AIM OF THE EXERCISE: Could you transcribe exactly the lines from the one containing "IMU2: LSM6DS3 -> ADXL345" through the last line of the records below, leaving out the pictures?

--- START ---

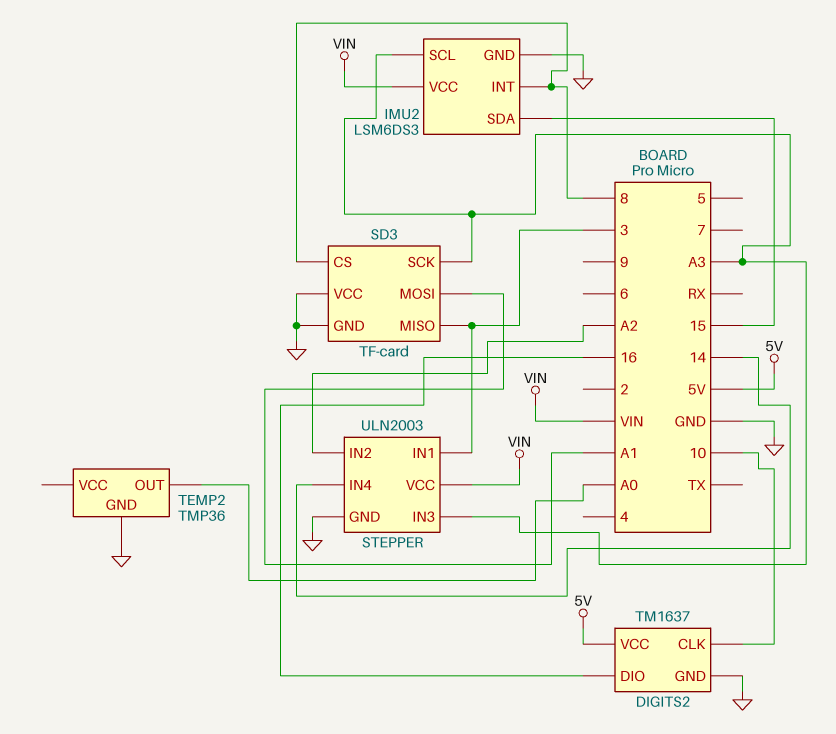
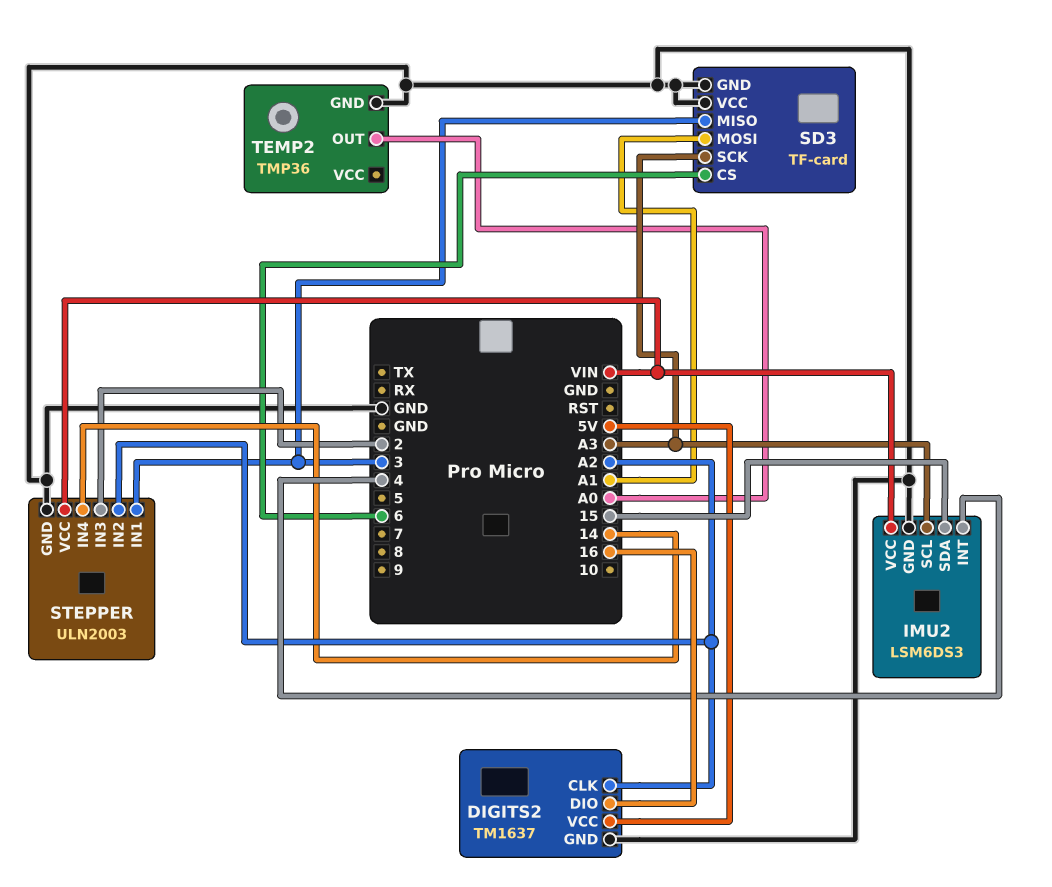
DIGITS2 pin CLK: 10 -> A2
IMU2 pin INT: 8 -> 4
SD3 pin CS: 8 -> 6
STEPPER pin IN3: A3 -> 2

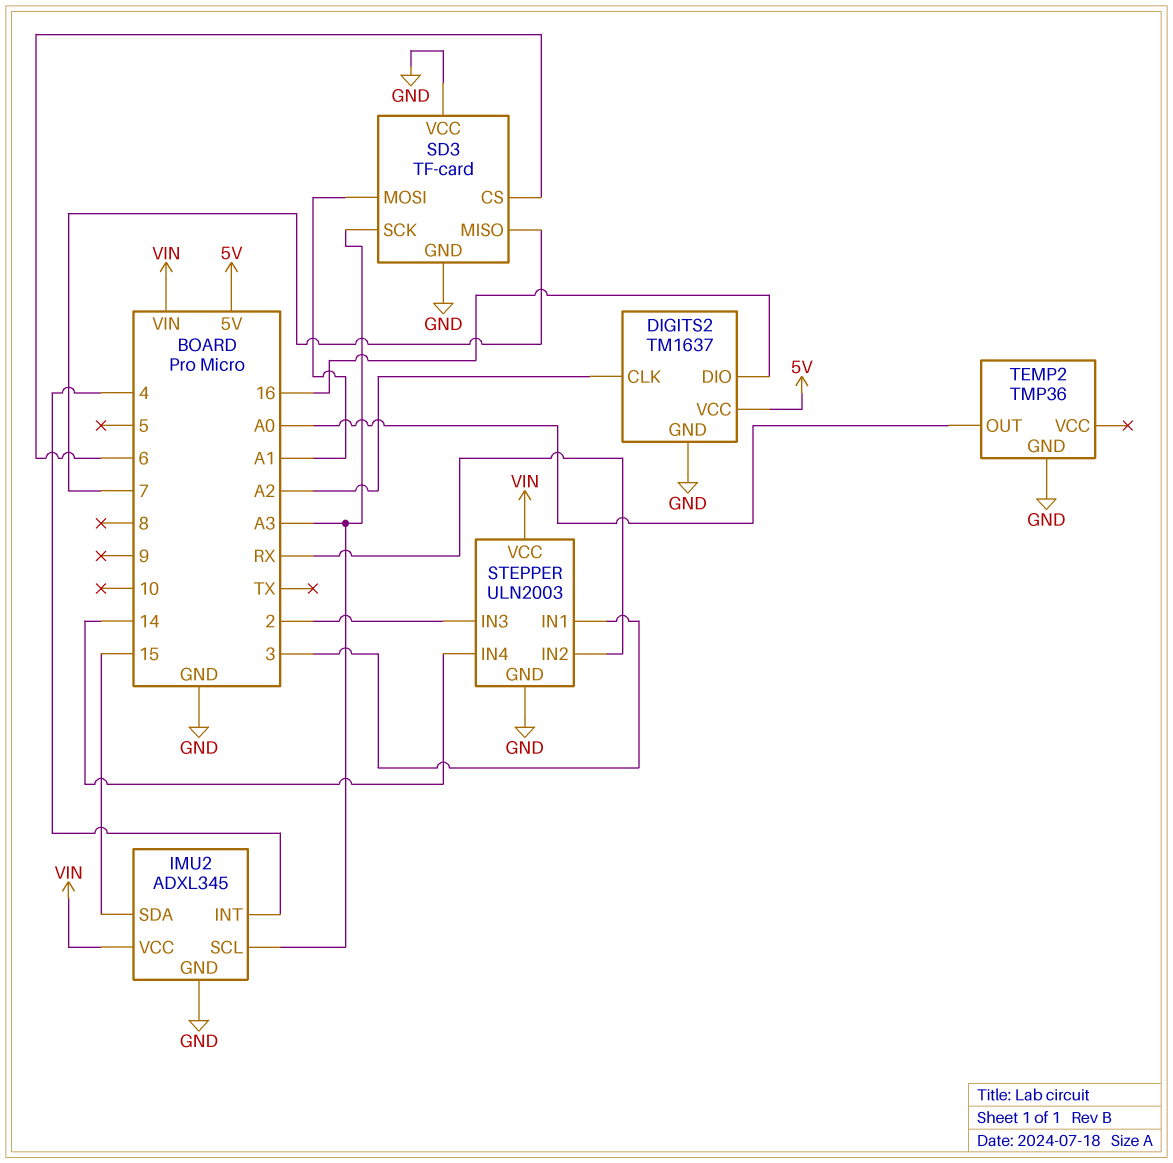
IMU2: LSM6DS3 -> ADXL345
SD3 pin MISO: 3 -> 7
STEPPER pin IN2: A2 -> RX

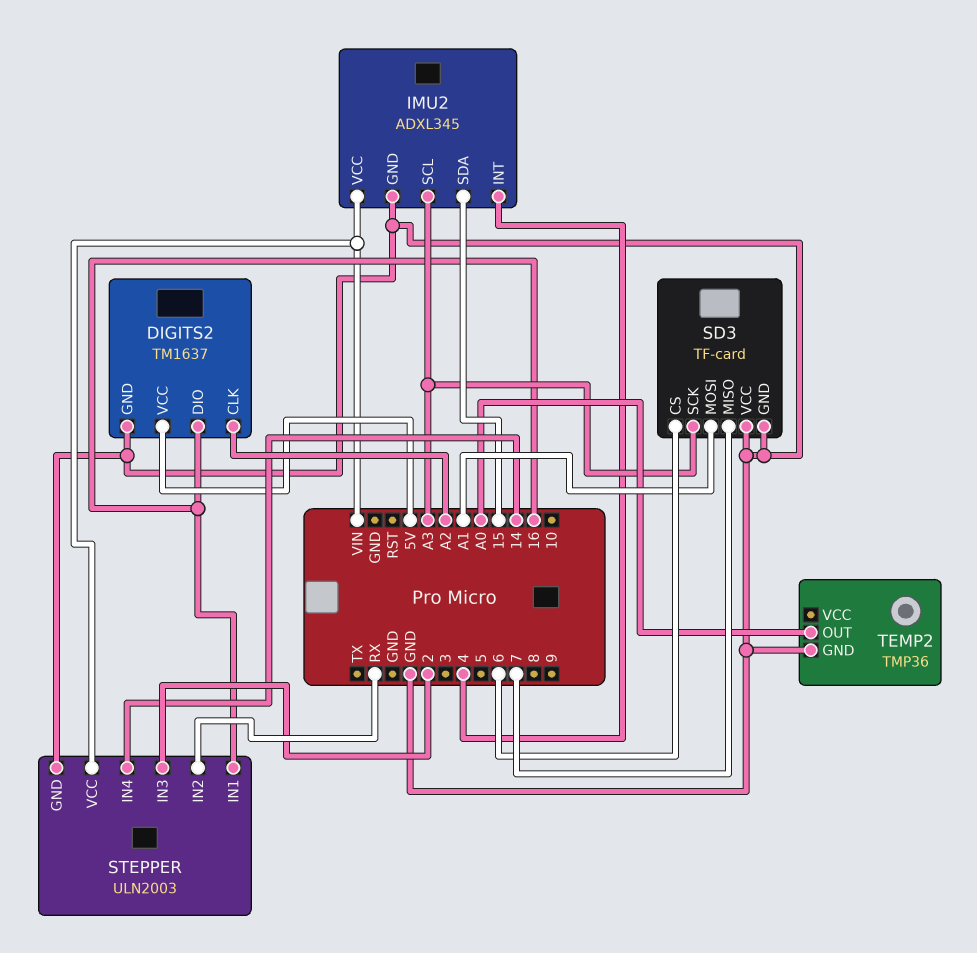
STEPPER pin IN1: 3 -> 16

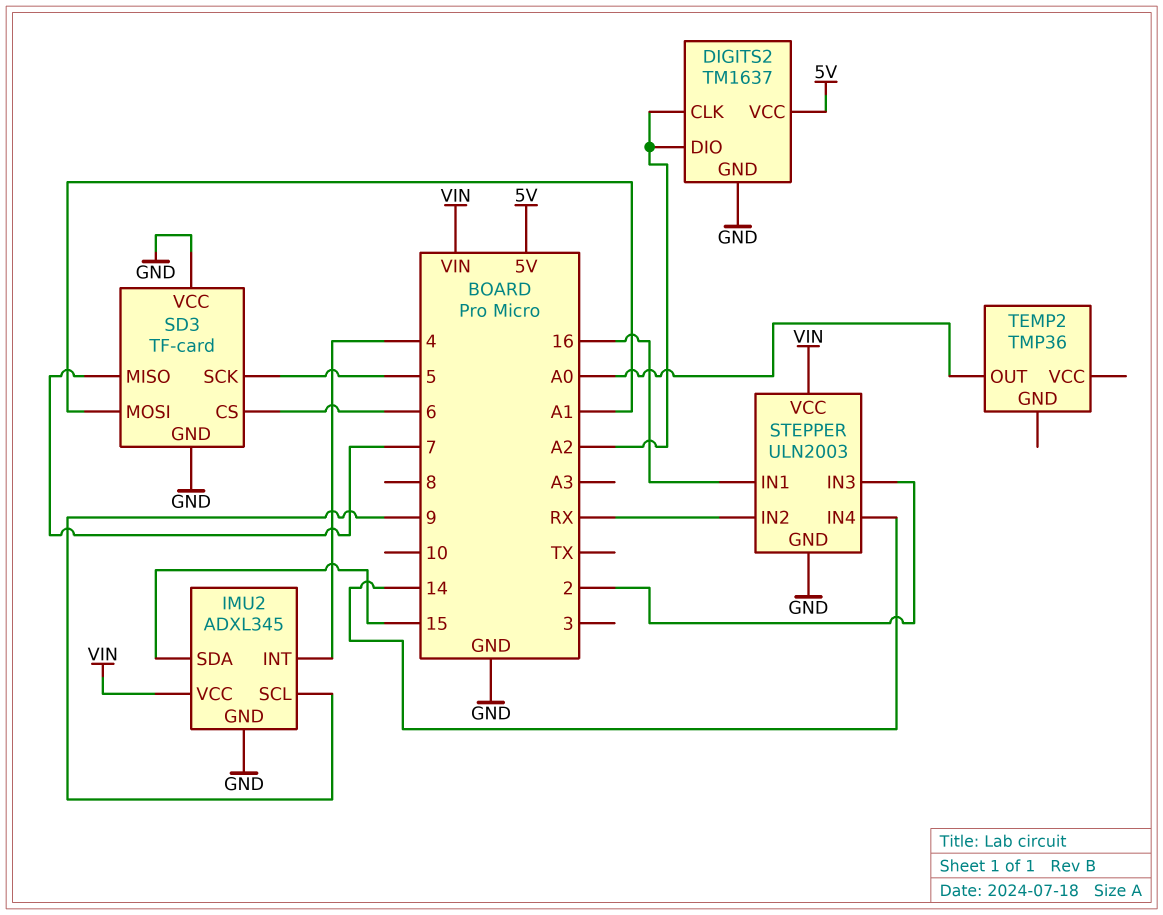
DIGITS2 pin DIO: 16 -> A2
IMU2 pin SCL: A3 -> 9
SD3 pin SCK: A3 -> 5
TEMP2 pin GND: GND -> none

--- END ---

TASK ANSWER:
IMU2: LSM6DS3 -> ADXL345
SD3 pin MISO: 3 -> 7
STEPPER pin IN2: A2 -> RX

STEPPER pin IN1: 3 -> 16

DIGITS2 pin DIO: 16 -> A2
IMU2 pin SCL: A3 -> 9
SD3 pin SCK: A3 -> 5
TEMP2 pin GND: GND -> none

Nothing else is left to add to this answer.